╭─ Dataset extract

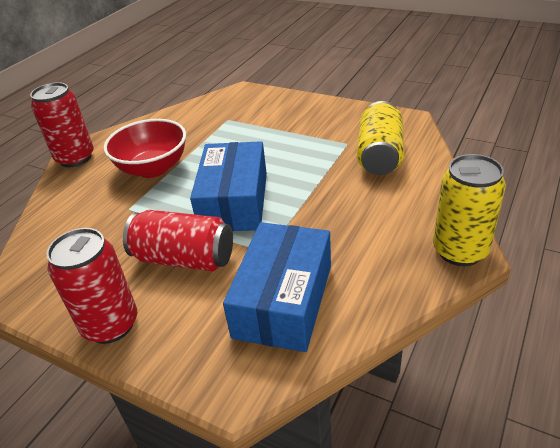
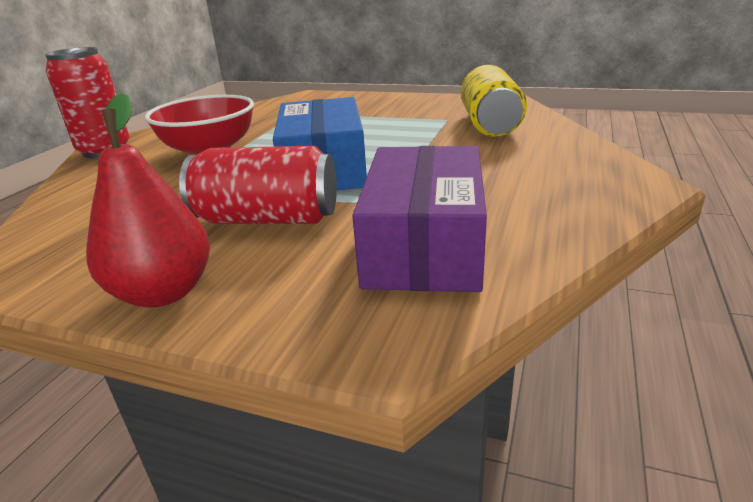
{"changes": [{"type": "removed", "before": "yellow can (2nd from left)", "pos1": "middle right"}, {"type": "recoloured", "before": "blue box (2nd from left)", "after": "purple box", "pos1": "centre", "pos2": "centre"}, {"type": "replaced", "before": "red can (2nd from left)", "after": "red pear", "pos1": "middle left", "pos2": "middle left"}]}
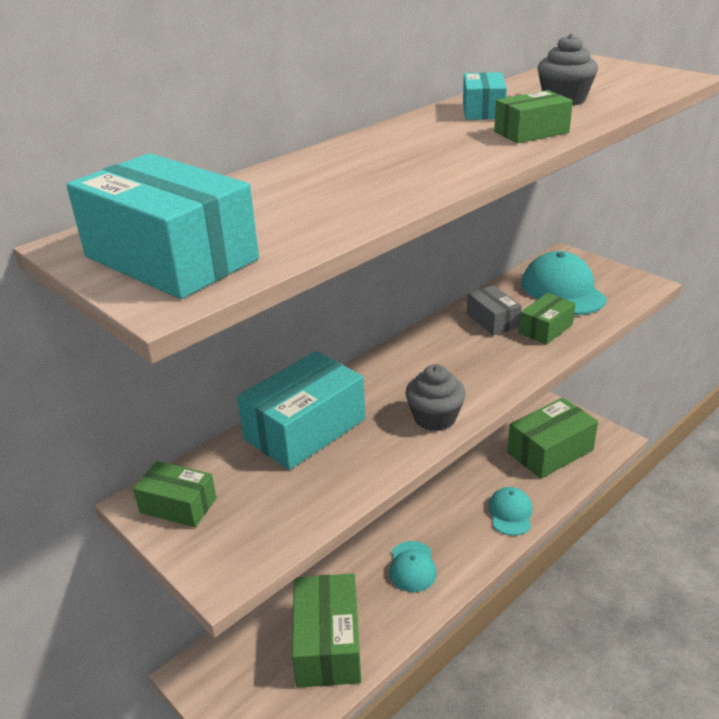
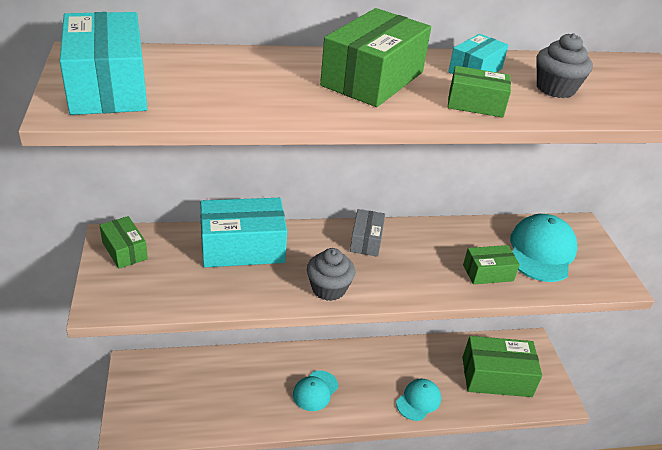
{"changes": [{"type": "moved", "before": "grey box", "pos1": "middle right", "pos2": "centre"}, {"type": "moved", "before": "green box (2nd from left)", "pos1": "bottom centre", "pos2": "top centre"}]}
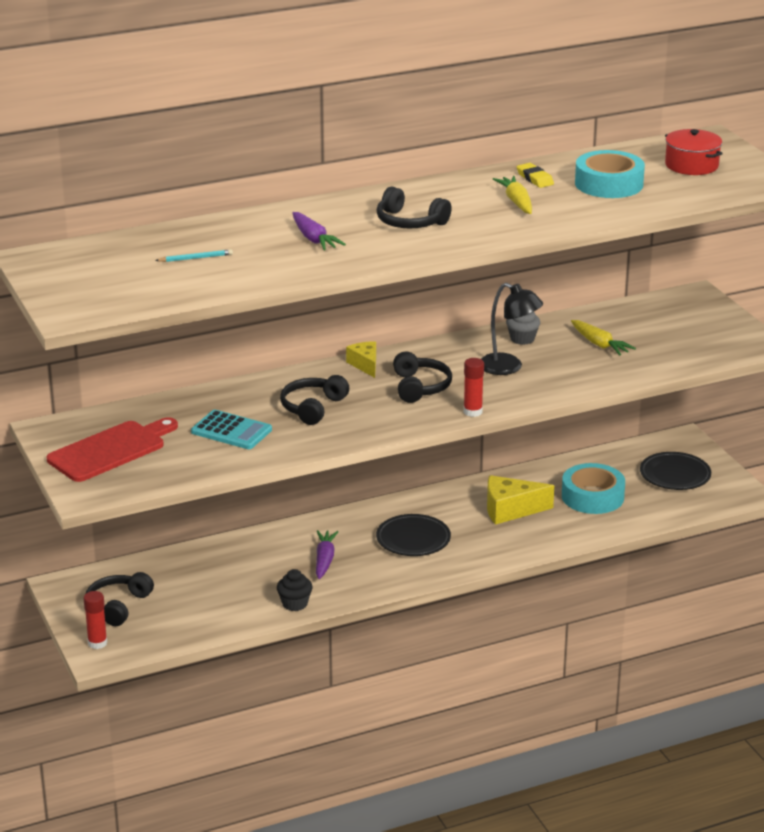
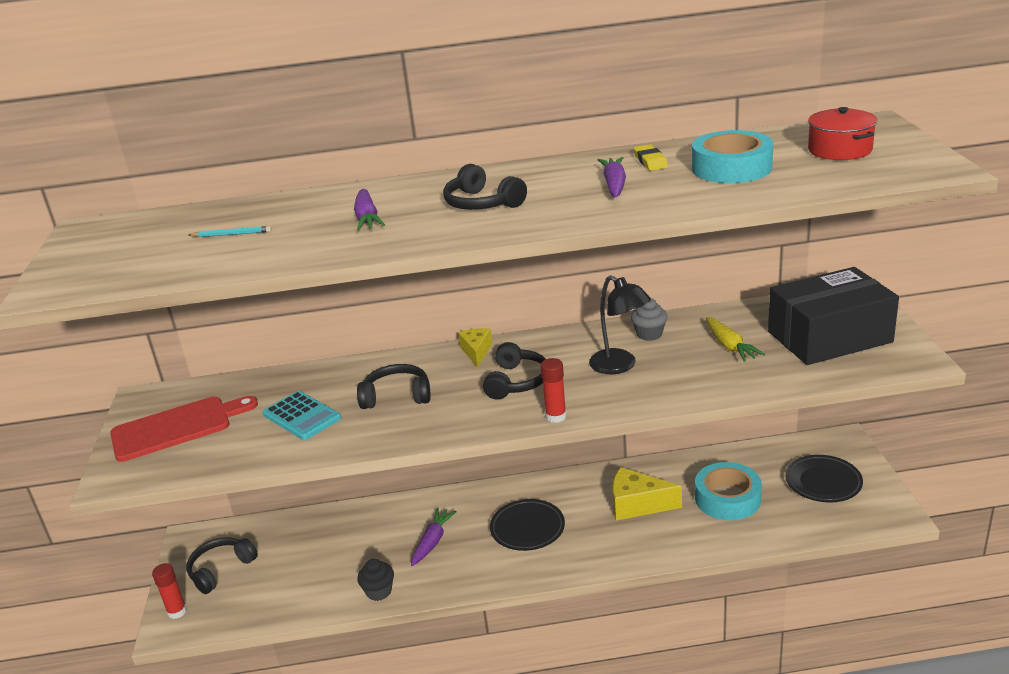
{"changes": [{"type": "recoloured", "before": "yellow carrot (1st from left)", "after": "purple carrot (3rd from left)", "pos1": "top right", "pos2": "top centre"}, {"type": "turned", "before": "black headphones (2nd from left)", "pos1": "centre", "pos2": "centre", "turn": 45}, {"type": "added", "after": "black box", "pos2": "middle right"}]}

╰─

(About this task): Word for word, repeat the material above and drop the pictures.

(Result):
{"changes": [{"type": "removed", "before": "yellow can (2nd from left)", "pos1": "middle right"}, {"type": "recoloured", "before": "blue box (2nd from left)", "after": "purple box", "pos1": "centre", "pos2": "centre"}, {"type": "replaced", "before": "red can (2nd from left)", "after": "red pear", "pos1": "middle left", "pos2": "middle left"}]}
{"changes": [{"type": "moved", "before": "grey box", "pos1": "middle right", "pos2": "centre"}, {"type": "moved", "before": "green box (2nd from left)", "pos1": "bottom centre", "pos2": "top centre"}]}
{"changes": [{"type": "recoloured", "before": "yellow carrot (1st from left)", "after": "purple carrot (3rd from left)", "pos1": "top right", "pos2": "top centre"}, {"type": "turned", "before": "black headphones (2nd from left)", "pos1": "centre", "pos2": "centre", "turn": 45}, {"type": "added", "after": "black box", "pos2": "middle right"}]}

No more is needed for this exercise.